Exercise description ->
Emit the line that holds "R9: 430k (+24V, W6) -> none" and all lines following it through the end of the data, verbatim, and nothing else.
++++ Record excerpts ++++
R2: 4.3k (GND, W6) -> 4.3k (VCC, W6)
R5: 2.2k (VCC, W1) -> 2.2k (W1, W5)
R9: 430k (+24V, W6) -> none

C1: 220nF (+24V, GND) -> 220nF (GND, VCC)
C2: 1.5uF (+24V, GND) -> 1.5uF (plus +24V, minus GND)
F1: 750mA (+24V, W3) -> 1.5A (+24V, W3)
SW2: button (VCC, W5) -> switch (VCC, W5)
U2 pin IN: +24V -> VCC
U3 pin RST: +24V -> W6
++++
Your solution ->
R9: 430k (+24V, W6) -> none

C1: 220nF (+24V, GND) -> 220nF (GND, VCC)
C2: 1.5uF (+24V, GND) -> 1.5uF (plus +24V, minus GND)
F1: 750mA (+24V, W3) -> 1.5A (+24V, W3)
SW2: button (VCC, W5) -> switch (VCC, W5)
U2 pin IN: +24V -> VCC
U3 pin RST: +24V -> W6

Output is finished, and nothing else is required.